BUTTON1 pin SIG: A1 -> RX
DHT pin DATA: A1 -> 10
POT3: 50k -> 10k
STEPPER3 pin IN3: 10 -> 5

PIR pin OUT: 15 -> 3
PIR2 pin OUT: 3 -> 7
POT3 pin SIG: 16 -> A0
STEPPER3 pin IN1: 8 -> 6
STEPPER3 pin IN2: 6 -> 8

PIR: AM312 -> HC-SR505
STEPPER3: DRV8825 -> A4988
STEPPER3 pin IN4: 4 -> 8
--
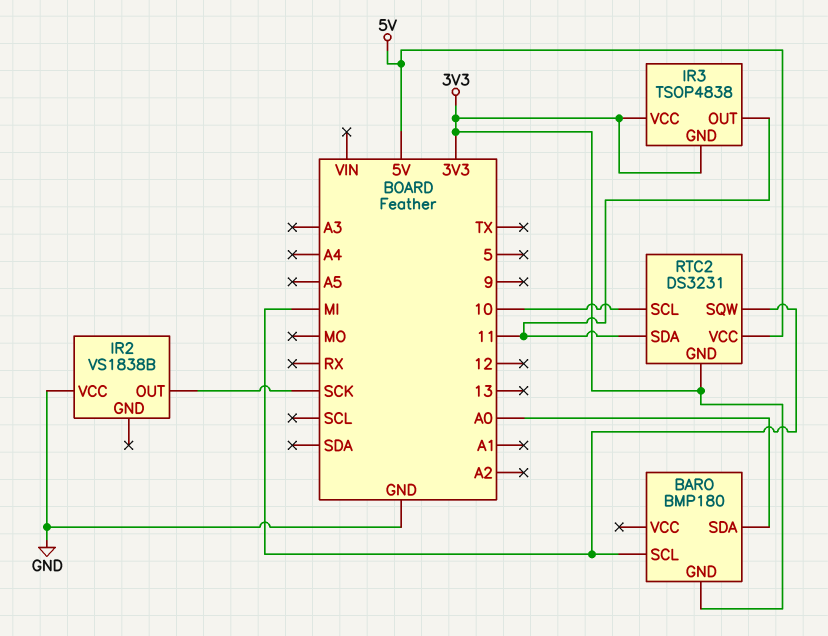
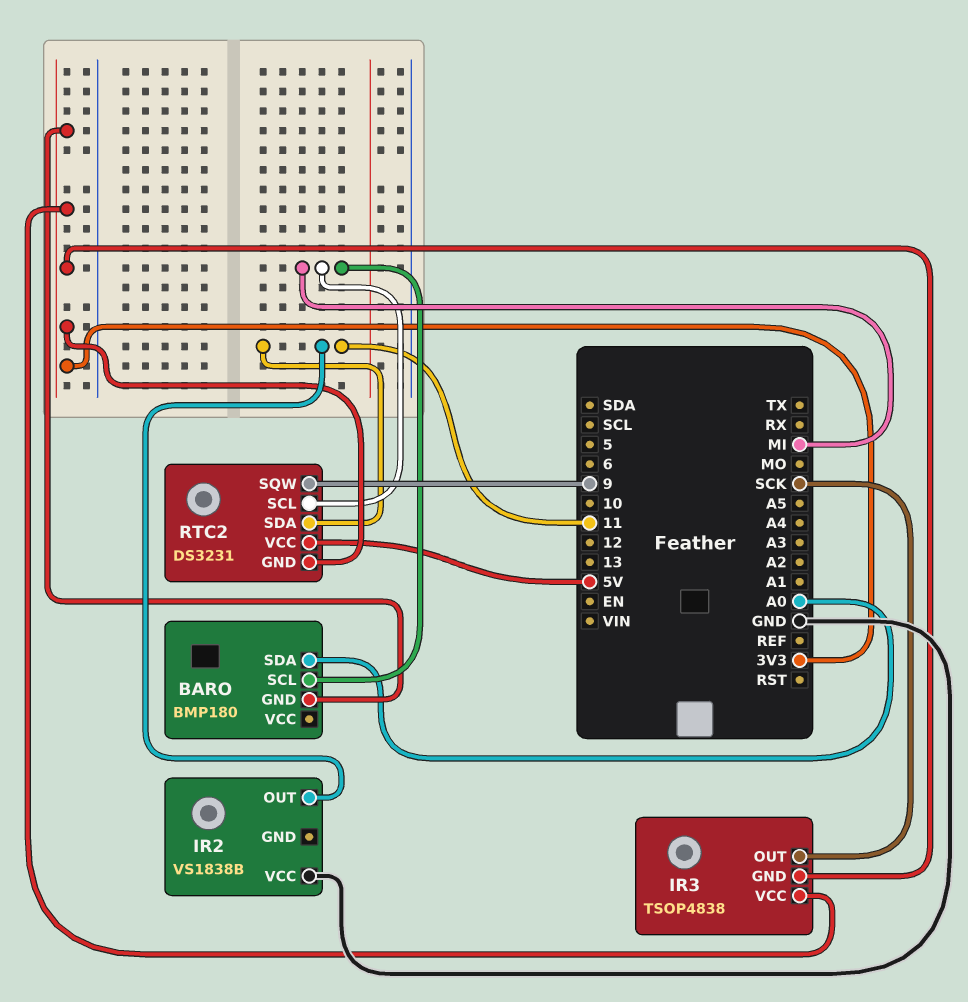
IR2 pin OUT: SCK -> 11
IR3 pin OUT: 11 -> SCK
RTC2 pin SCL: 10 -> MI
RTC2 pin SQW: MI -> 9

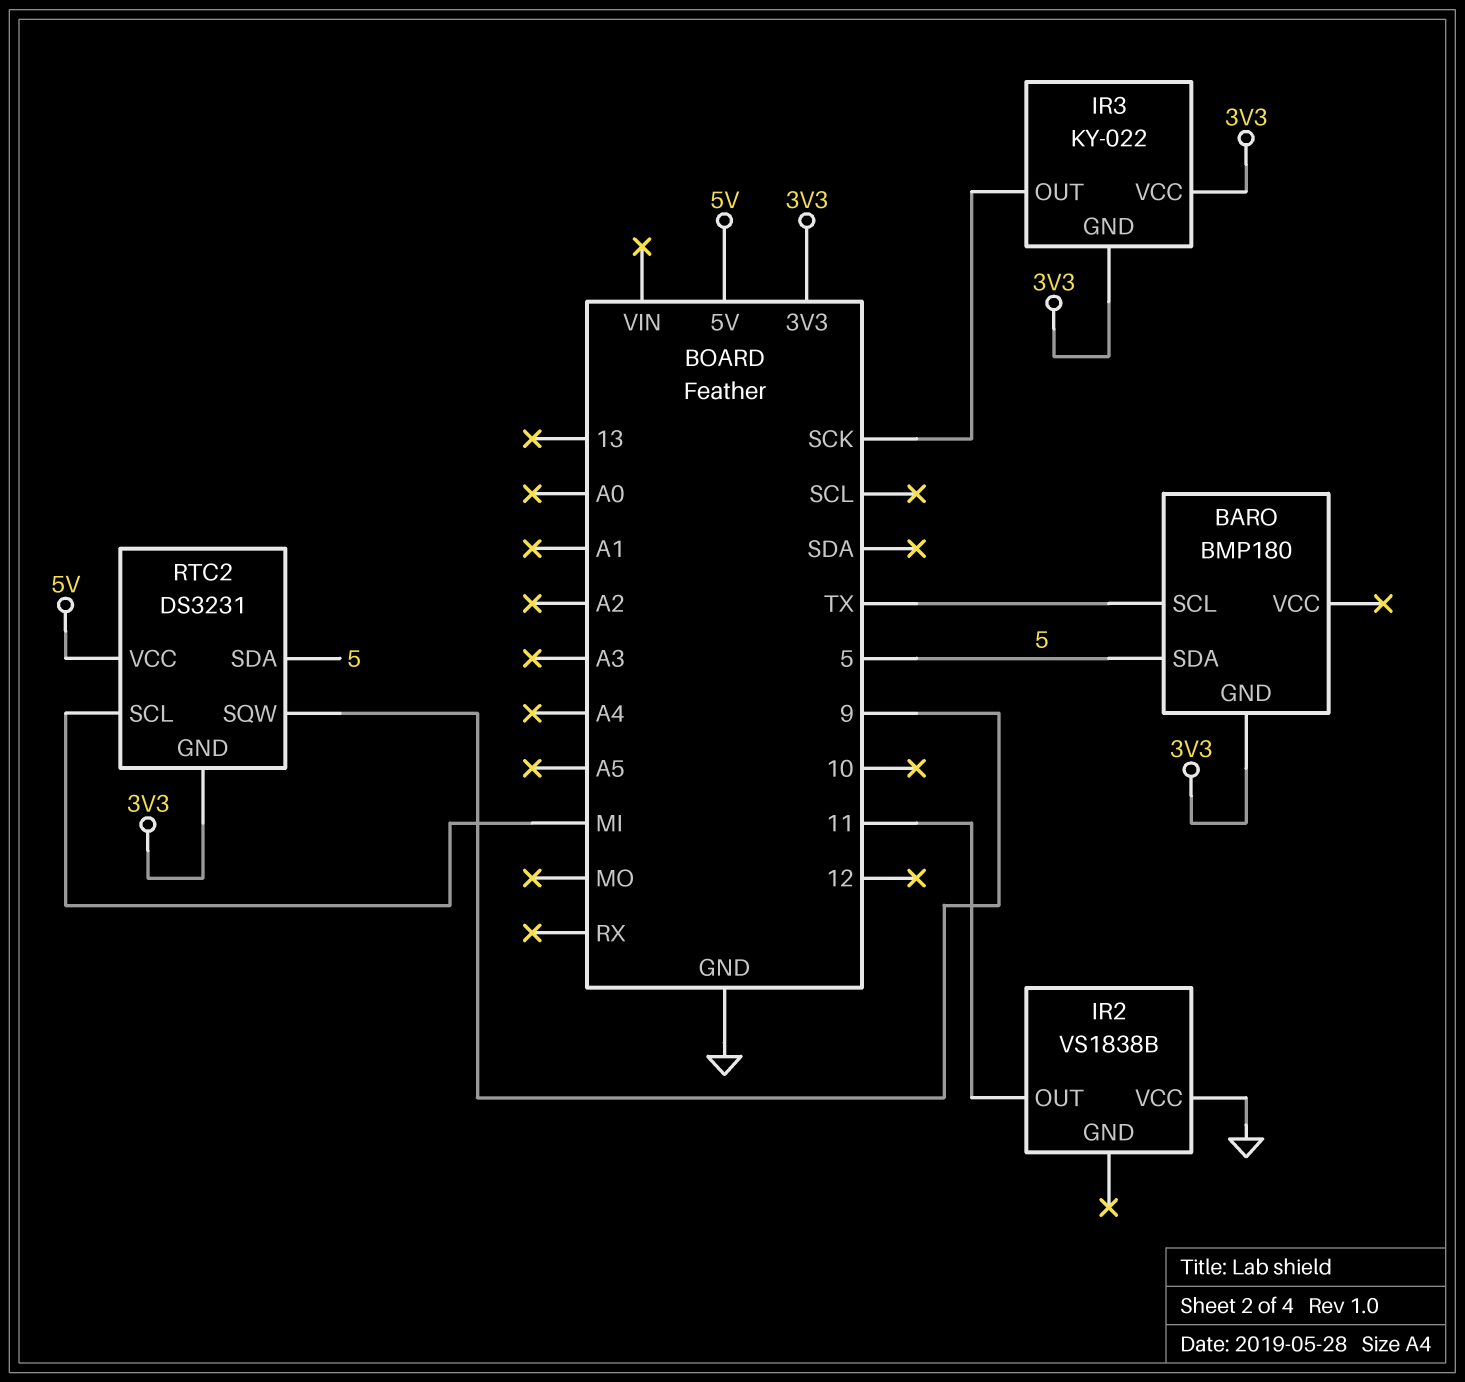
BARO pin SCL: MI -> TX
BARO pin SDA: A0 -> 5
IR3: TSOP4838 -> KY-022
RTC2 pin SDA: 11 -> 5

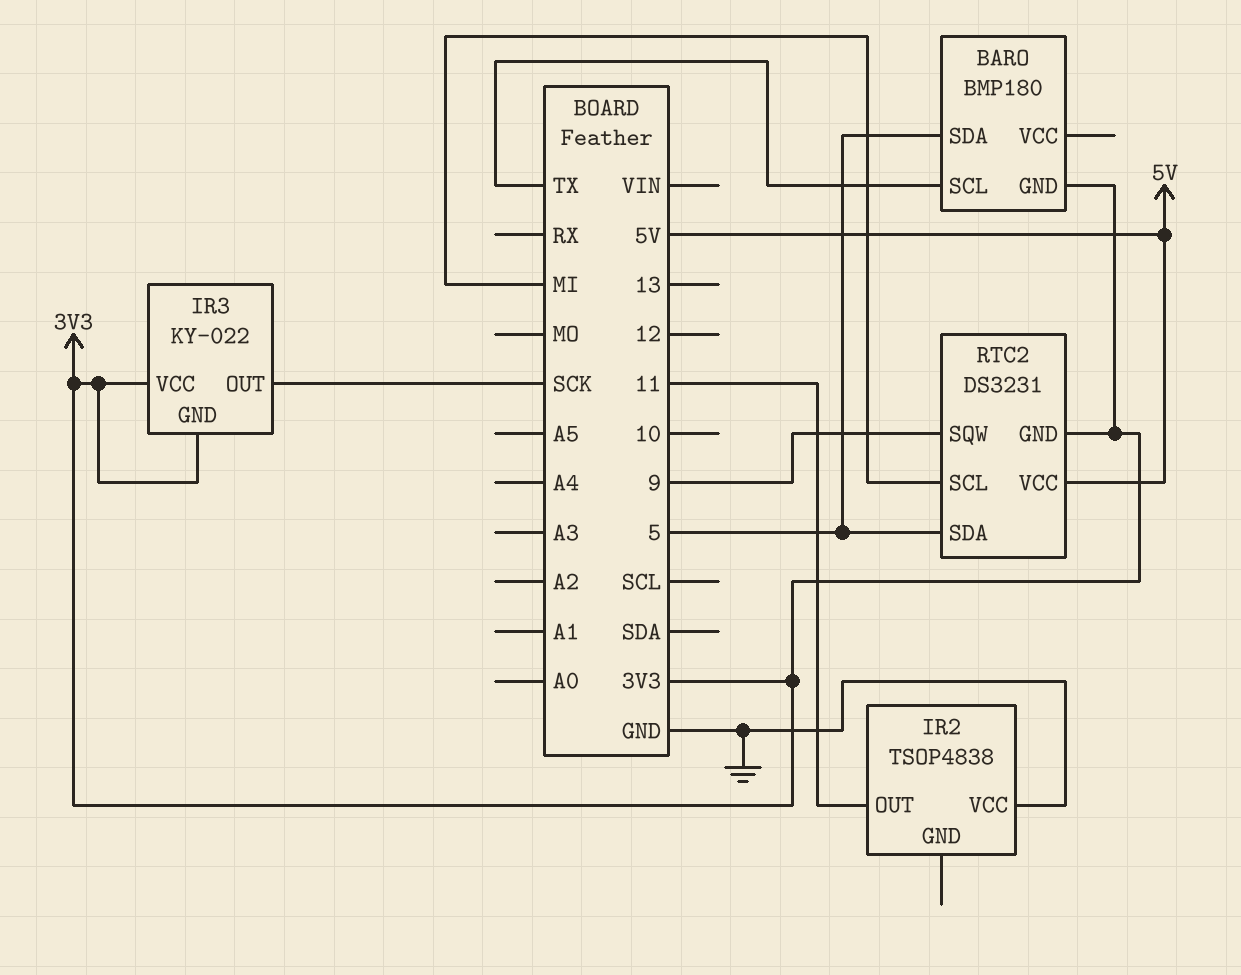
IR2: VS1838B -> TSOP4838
---
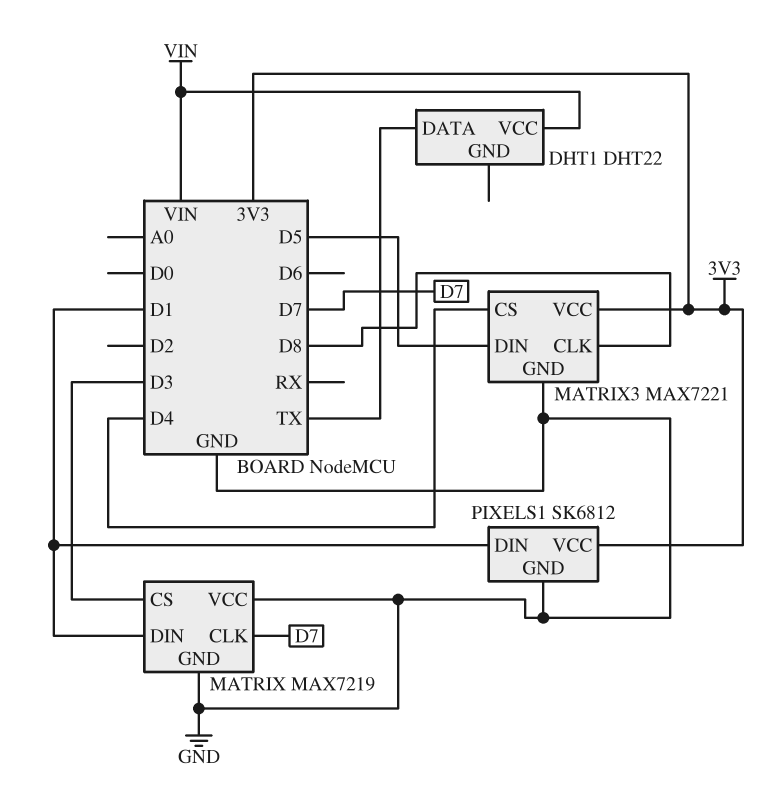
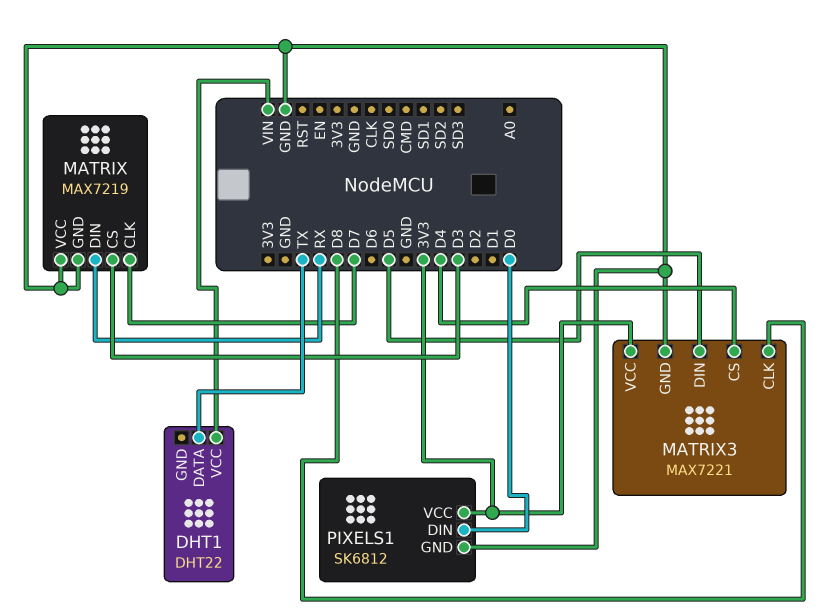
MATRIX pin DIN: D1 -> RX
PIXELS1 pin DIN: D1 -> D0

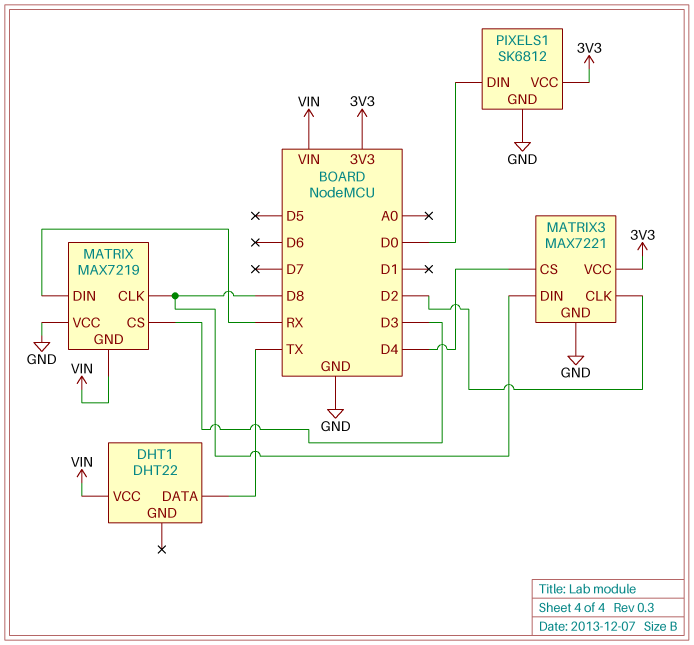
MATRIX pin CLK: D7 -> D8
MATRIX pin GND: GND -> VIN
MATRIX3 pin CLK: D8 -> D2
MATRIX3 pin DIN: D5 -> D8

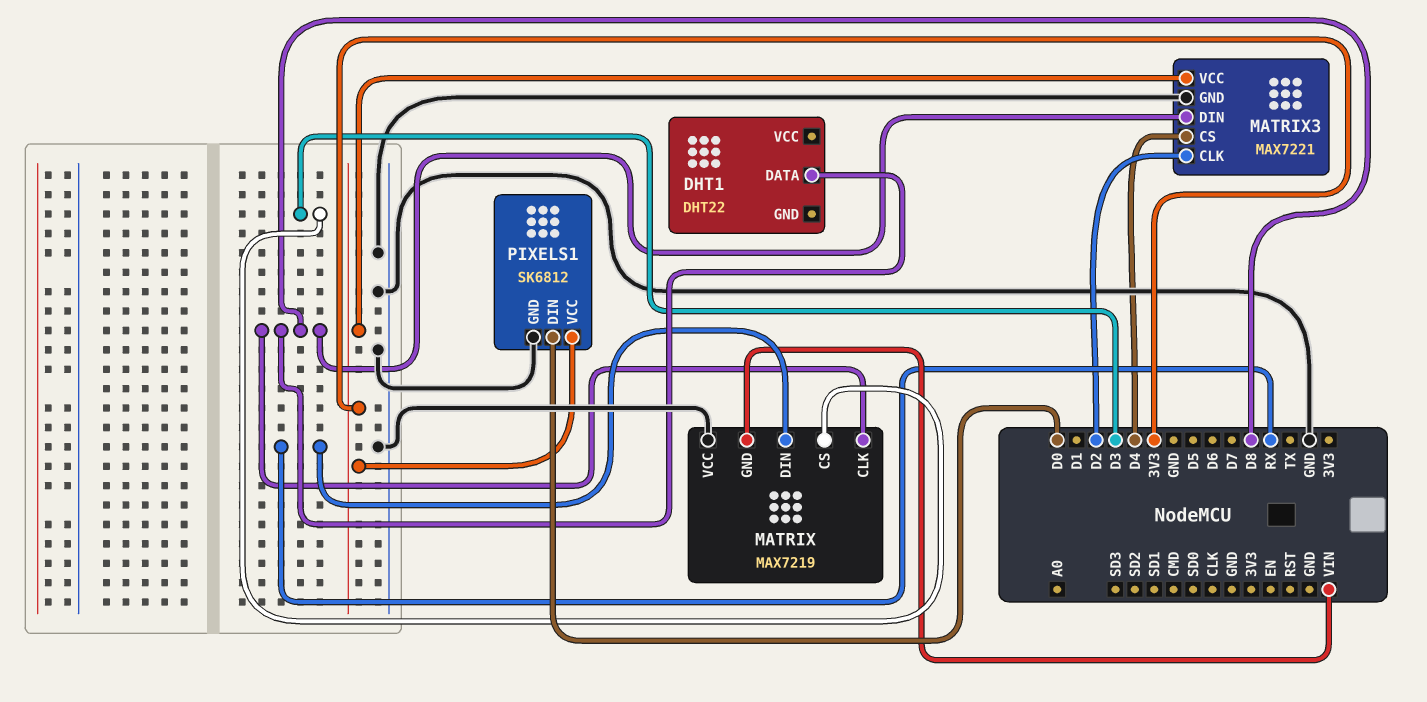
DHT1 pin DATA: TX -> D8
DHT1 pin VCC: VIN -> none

*Instructions to follow*. Out of the records above, set down only the lines from the one that contains "PIXELS1 pin DIN: D1 -> D0" through the one that contains "DHT1 pin VCC: VIN -> none", unchanged and without the pictures.

*Result of this exercise*.
PIXELS1 pin DIN: D1 -> D0

MATRIX pin CLK: D7 -> D8
MATRIX pin GND: GND -> VIN
MATRIX3 pin CLK: D8 -> D2
MATRIX3 pin DIN: D5 -> D8

DHT1 pin DATA: TX -> D8
DHT1 pin VCC: VIN -> none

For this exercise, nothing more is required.